MATERIAL FOR THIS EXERCISE:
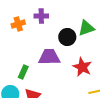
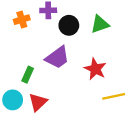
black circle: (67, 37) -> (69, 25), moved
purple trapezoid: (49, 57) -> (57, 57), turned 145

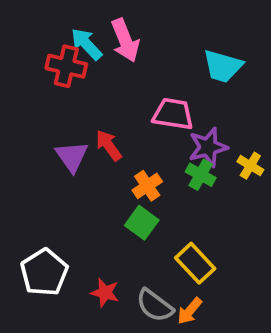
* * *
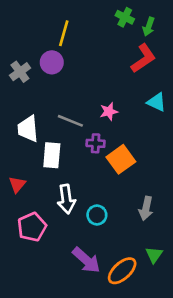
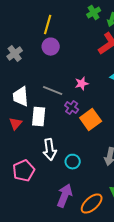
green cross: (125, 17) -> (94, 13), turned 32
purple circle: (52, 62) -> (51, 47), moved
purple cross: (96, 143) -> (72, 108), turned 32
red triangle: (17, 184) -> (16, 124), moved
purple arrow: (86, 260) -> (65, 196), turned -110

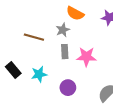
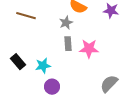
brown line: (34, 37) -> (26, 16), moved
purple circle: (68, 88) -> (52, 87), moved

TASK TO COMPLETE: Collect each line above holding the string "purple".

ANSWER TO THE EXERCISE:
purple trapezoid: (49, 57) -> (57, 57), turned 145
purple circle: (52, 62) -> (51, 47), moved
purple cross: (96, 143) -> (72, 108), turned 32
purple arrow: (86, 260) -> (65, 196), turned -110
purple circle: (68, 88) -> (52, 87), moved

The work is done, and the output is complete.